Work item
Scan the entries for "none". Every line that holds it is to be copied.

Supplied material

* * * * * * * * *

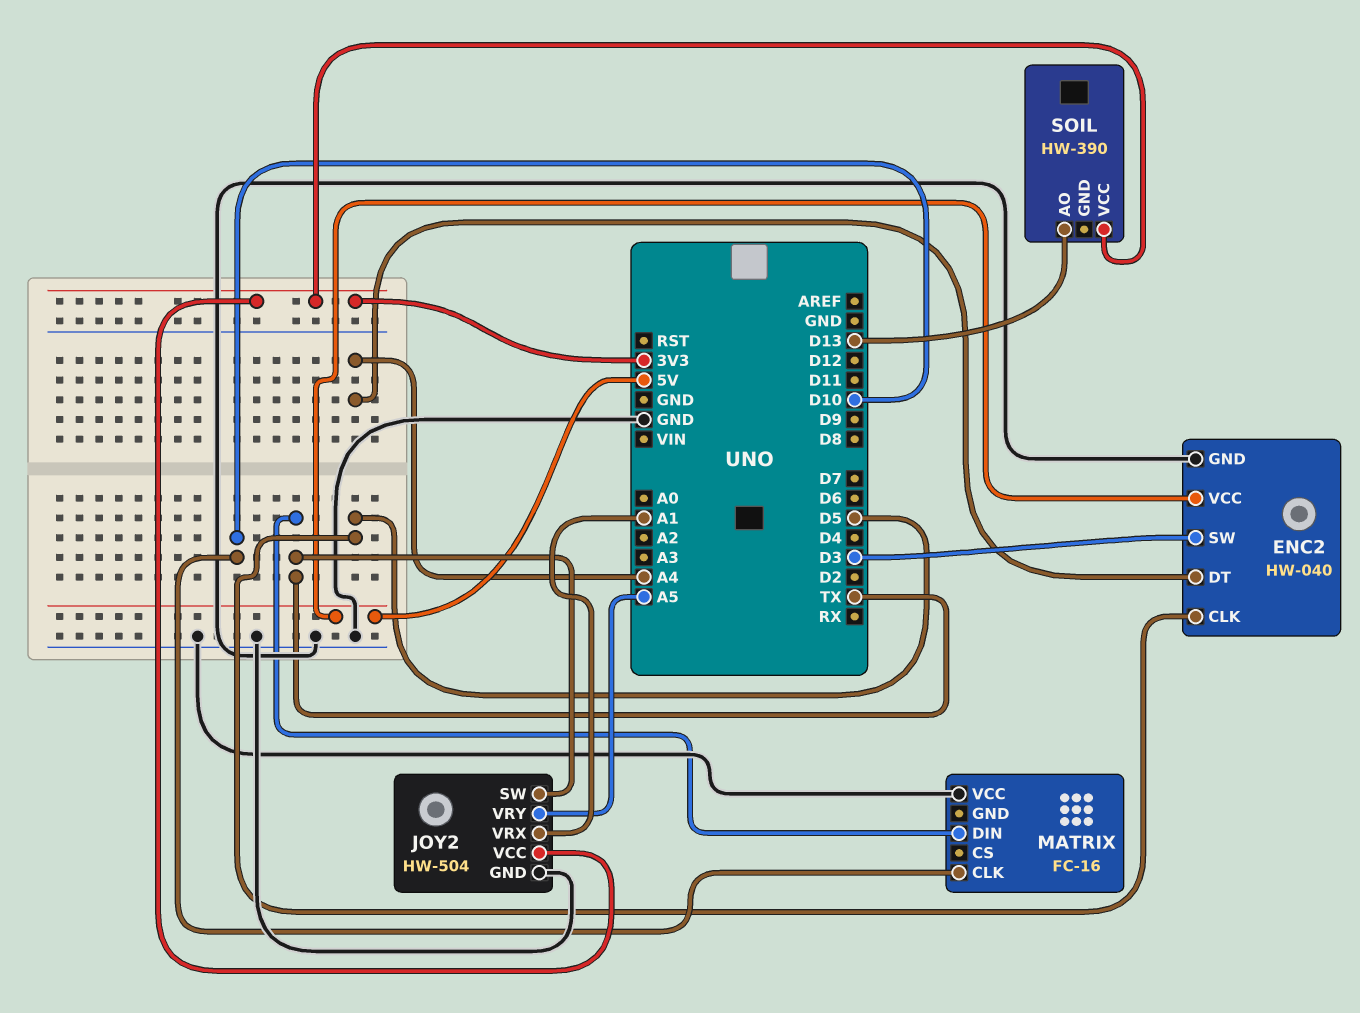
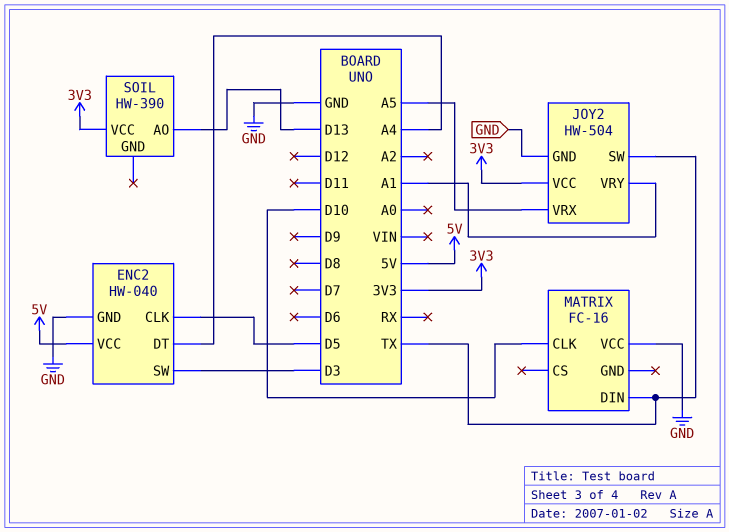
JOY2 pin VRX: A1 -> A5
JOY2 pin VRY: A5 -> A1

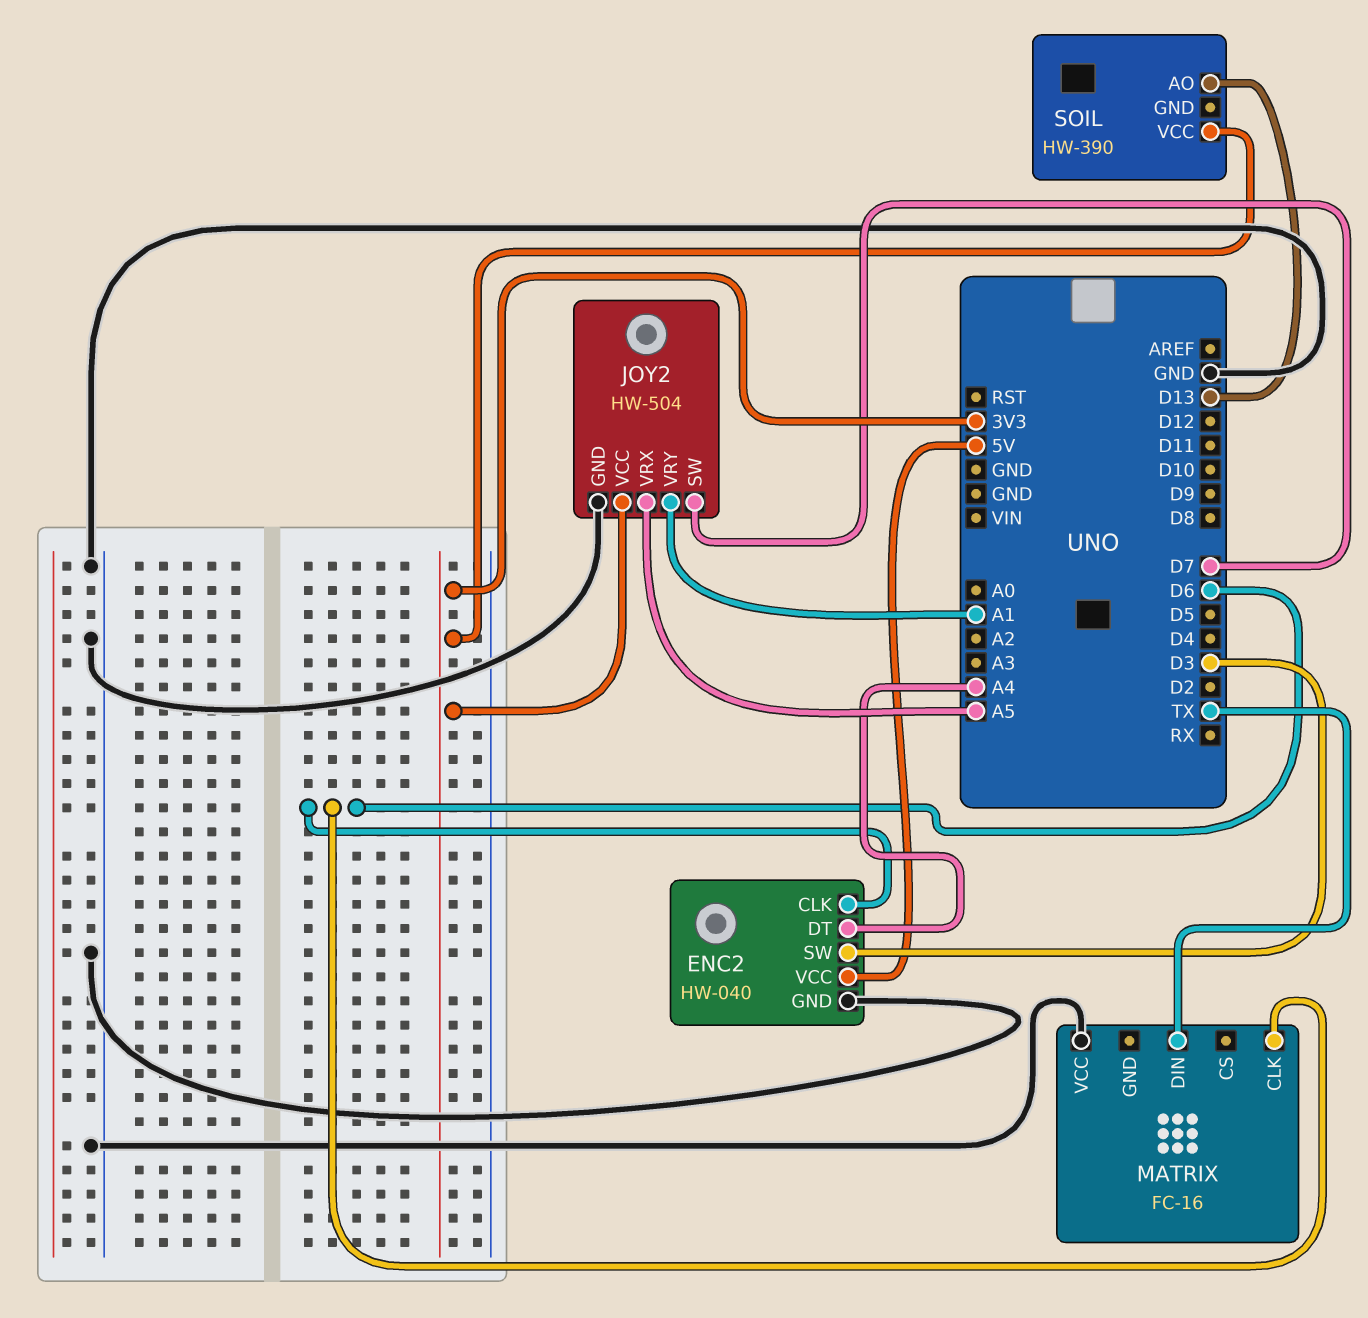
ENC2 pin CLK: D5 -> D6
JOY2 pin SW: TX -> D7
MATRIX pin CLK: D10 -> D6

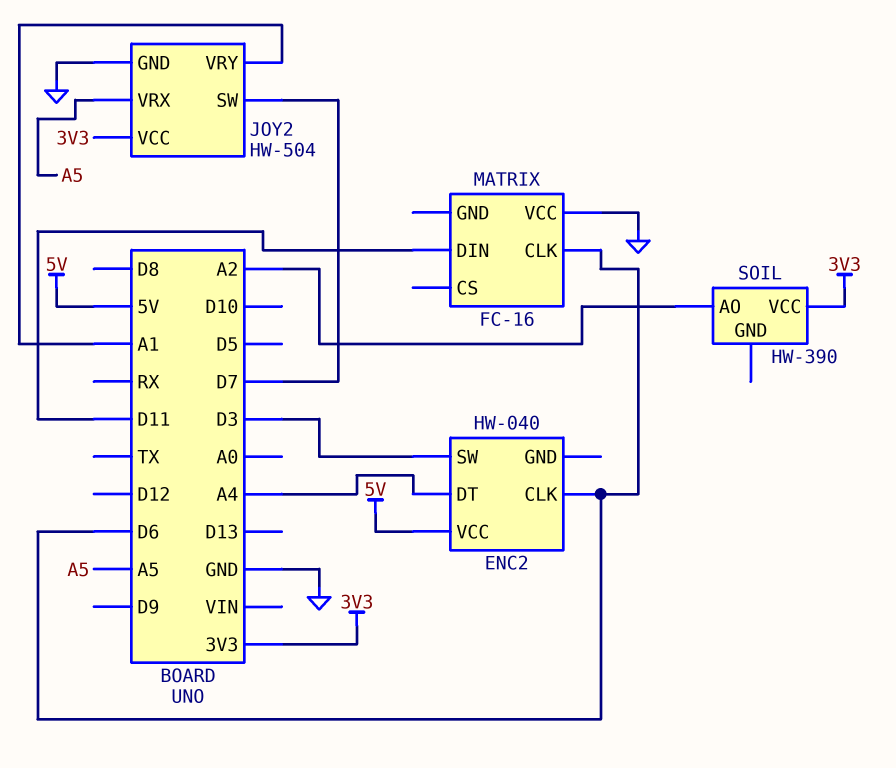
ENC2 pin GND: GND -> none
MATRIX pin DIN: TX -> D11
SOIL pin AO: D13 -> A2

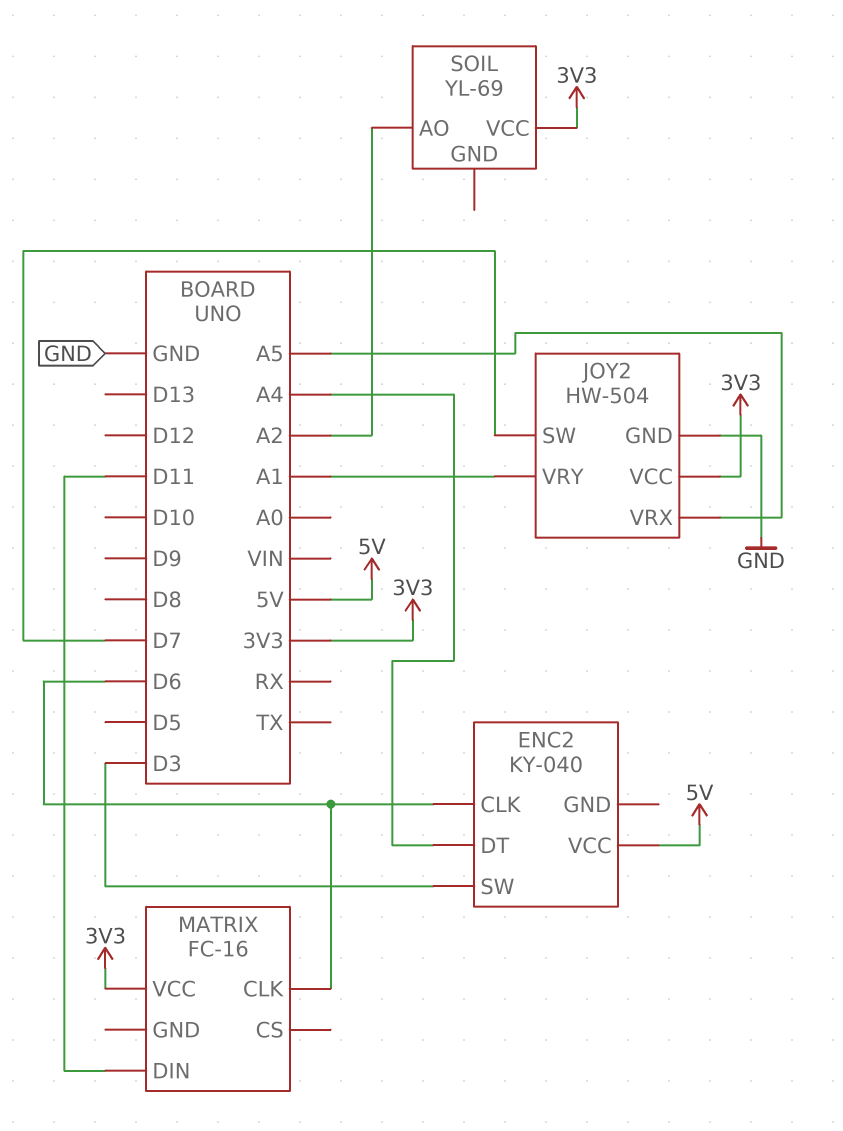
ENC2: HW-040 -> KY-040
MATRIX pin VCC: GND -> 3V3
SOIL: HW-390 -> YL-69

* * * * * * * * *

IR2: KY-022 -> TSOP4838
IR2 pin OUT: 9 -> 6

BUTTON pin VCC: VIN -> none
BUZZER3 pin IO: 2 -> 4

* * * * * * * * *

Result
ENC2 pin GND: GND -> none
BUTTON pin VCC: VIN -> none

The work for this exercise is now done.